The problem: Among these entries, how many lines contain "AGND"? Say the number and nothing else.

(Entries taken from a collection)
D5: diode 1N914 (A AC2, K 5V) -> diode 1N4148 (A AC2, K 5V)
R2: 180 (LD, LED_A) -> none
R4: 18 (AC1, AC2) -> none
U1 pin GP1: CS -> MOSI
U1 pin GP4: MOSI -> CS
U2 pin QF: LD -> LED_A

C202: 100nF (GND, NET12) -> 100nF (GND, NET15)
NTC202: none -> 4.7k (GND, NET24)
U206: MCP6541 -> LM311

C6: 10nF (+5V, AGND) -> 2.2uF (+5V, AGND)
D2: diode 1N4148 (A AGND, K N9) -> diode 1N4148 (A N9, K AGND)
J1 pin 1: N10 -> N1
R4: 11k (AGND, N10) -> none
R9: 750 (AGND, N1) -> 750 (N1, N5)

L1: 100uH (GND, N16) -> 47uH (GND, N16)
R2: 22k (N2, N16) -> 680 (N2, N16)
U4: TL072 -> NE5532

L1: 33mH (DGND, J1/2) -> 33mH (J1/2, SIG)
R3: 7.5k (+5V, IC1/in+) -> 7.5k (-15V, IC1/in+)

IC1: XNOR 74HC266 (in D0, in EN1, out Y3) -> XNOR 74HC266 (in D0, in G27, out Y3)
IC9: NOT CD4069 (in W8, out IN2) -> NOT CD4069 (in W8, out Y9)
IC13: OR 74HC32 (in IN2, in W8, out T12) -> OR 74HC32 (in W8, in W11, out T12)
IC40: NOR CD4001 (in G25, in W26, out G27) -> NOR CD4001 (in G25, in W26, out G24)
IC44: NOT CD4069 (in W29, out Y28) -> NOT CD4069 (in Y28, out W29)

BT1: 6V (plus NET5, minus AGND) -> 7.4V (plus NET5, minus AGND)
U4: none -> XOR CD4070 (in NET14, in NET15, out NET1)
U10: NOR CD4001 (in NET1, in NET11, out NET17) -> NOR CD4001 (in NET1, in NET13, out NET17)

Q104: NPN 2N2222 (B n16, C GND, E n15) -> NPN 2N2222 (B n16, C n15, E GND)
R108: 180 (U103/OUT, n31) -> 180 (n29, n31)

Response box: 5